== Required work ==
In the entries that follow, how many lines contain "dice"? Please reply with only the number.

== Supplied material ==
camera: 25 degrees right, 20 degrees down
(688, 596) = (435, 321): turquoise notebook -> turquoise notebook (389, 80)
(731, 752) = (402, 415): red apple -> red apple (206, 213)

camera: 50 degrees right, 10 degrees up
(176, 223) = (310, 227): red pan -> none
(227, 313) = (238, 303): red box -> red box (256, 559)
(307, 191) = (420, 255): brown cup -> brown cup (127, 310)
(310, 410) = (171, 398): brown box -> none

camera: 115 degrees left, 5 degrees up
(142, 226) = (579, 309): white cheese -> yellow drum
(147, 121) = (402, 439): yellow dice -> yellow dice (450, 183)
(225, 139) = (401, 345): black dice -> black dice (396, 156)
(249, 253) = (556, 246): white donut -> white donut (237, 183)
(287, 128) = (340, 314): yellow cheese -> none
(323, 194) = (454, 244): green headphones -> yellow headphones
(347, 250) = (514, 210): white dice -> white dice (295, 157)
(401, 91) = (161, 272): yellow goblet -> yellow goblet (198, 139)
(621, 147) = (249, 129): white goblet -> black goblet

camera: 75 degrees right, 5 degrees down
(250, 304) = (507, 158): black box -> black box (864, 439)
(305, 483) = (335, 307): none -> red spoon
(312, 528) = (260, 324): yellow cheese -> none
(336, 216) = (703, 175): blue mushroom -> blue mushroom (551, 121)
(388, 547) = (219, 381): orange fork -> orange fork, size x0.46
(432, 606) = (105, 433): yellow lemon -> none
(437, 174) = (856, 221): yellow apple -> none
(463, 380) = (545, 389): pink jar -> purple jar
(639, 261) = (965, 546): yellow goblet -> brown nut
==
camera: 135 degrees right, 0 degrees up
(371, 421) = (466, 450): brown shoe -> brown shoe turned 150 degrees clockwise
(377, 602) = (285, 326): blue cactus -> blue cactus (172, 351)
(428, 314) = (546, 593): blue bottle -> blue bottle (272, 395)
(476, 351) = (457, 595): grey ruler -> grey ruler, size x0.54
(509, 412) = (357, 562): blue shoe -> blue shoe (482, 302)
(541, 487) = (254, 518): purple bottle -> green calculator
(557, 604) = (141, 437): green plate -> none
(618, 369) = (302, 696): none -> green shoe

== Reply ==
3